→ **Exercise requirements**: Give all of the records again precisely, excluding whatever pictures they contain.

________________________

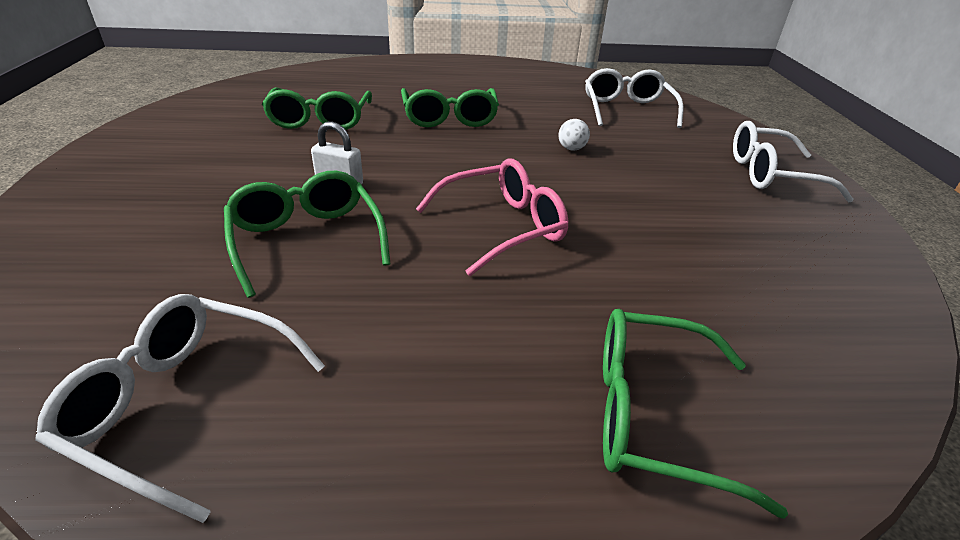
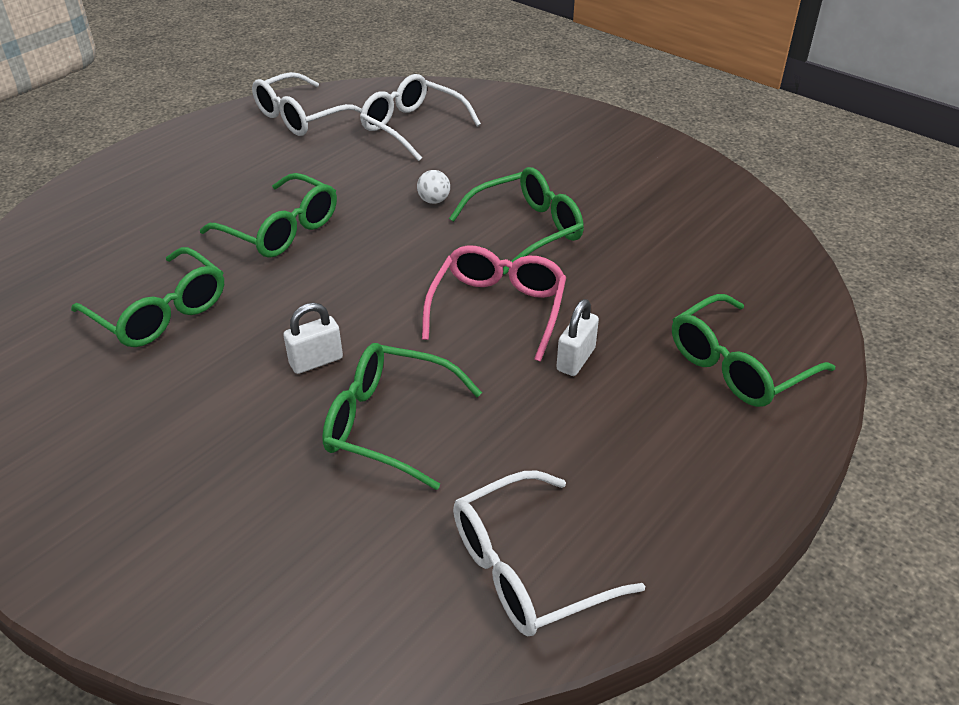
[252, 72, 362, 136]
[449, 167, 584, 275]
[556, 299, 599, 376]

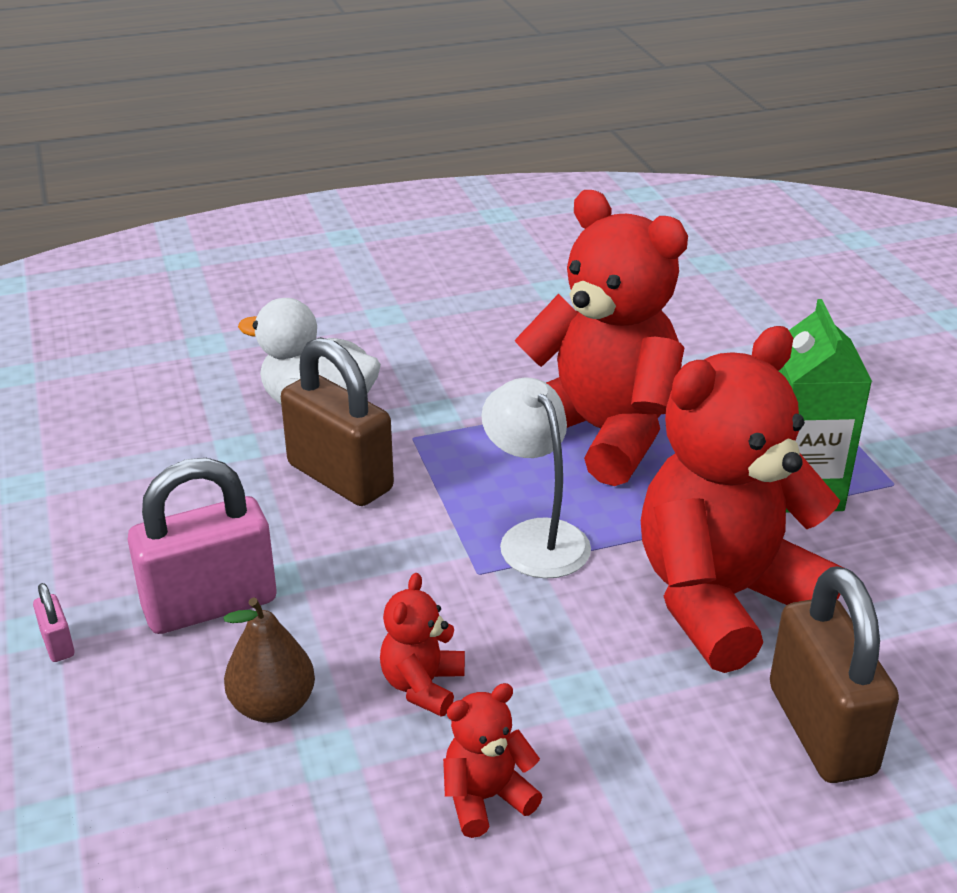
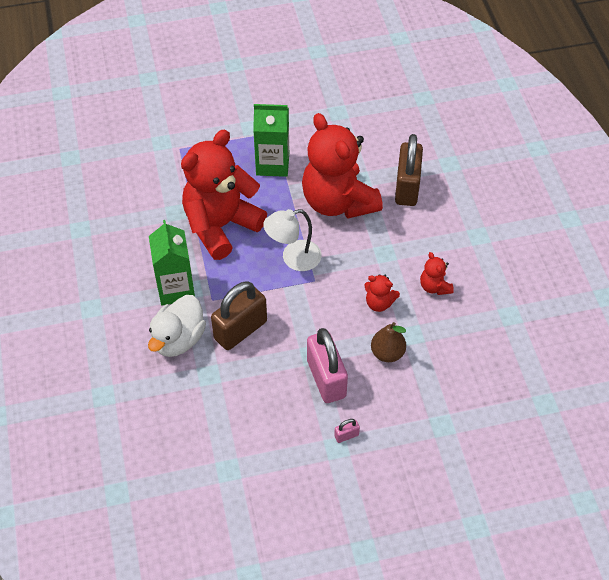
[149, 220, 195, 306]
[395, 134, 423, 206]

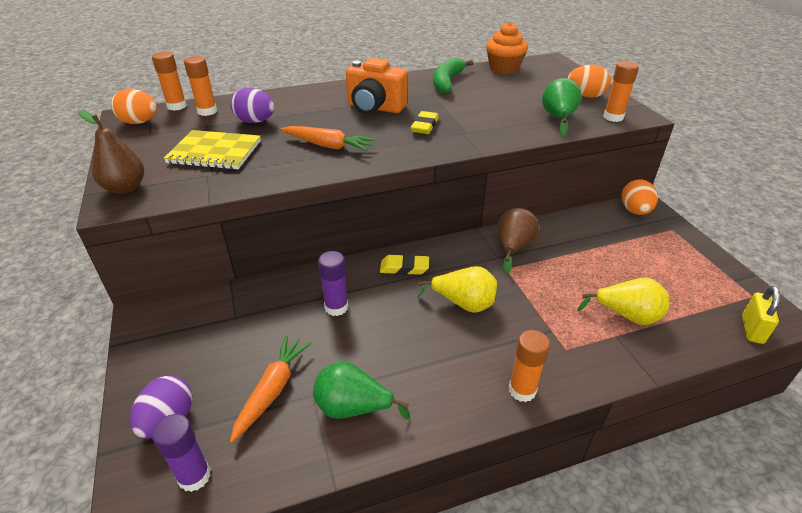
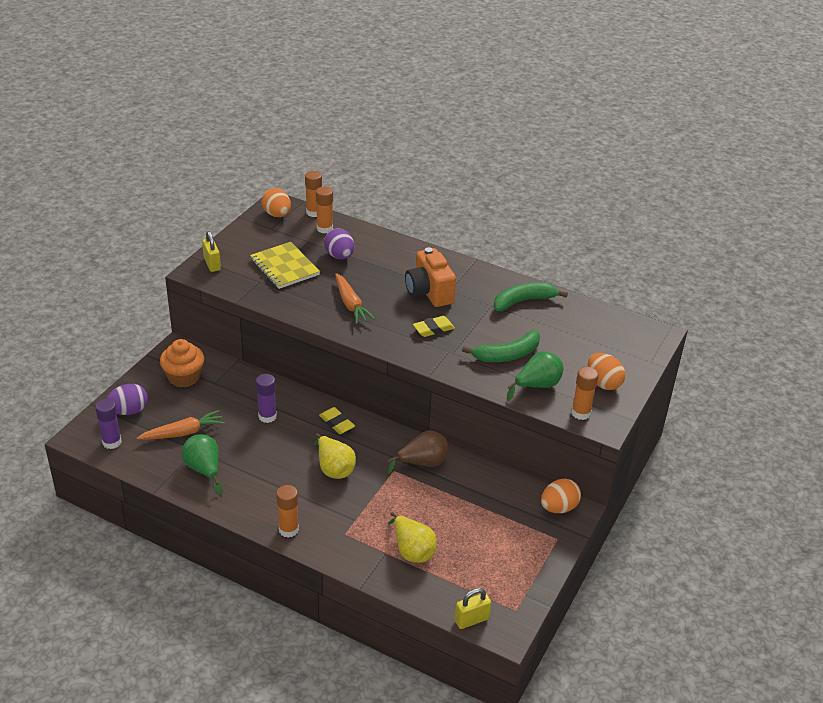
[160, 339, 204, 387]
[202, 231, 221, 272]
[462, 331, 540, 362]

________________________

→ **Answer to the exercise**:
[252, 72, 362, 136]
[449, 167, 584, 275]
[556, 299, 599, 376]

[149, 220, 195, 306]
[395, 134, 423, 206]

[160, 339, 204, 387]
[202, 231, 221, 272]
[462, 331, 540, 362]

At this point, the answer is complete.